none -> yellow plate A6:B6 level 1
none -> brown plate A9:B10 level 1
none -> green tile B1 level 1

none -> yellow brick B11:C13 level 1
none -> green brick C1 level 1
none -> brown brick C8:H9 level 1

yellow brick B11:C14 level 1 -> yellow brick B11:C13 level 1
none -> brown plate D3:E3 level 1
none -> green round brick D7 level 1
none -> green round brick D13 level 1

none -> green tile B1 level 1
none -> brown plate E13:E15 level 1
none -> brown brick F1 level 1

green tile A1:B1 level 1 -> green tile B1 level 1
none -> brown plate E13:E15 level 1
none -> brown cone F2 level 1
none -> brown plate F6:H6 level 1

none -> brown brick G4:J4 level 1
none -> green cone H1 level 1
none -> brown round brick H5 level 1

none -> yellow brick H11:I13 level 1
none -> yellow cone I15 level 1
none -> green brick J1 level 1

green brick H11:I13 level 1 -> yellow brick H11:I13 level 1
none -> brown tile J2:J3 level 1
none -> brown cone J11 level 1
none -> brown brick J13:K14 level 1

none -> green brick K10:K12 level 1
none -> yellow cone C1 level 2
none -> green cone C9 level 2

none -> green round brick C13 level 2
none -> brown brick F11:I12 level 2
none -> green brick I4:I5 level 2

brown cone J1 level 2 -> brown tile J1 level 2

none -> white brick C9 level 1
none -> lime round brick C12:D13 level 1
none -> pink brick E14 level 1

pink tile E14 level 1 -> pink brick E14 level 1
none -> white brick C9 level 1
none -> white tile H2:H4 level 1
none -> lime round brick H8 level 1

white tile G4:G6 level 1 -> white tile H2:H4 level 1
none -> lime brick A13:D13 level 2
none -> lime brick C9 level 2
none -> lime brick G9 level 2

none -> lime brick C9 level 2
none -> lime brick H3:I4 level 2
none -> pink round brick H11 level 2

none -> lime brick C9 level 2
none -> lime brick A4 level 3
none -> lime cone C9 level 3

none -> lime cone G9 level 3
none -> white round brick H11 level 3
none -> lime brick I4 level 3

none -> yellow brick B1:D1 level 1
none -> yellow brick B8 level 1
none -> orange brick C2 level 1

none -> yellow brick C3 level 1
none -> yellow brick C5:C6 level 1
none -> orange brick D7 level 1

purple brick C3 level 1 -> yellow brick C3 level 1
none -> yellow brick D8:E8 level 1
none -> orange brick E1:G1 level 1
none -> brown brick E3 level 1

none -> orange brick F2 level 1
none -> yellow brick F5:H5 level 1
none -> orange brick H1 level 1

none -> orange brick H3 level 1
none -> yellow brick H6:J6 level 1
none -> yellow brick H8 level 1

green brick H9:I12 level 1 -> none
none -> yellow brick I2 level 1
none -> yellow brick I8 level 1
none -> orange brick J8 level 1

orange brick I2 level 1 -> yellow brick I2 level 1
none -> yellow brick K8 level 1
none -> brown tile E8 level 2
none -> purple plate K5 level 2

■ ■ ■ ■ ■ ■ ■

Copy each line of the data that contains the word "cone", leaving the other lines out.

## Answer section
none -> brown cone F2 level 1
none -> green cone H1 level 1
none -> yellow cone I15 level 1
none -> brown cone J11 level 1
none -> yellow cone C1 level 2
none -> green cone C9 level 2
brown cone J1 level 2 -> brown tile J1 level 2
none -> lime cone C9 level 3
none -> lime cone G9 level 3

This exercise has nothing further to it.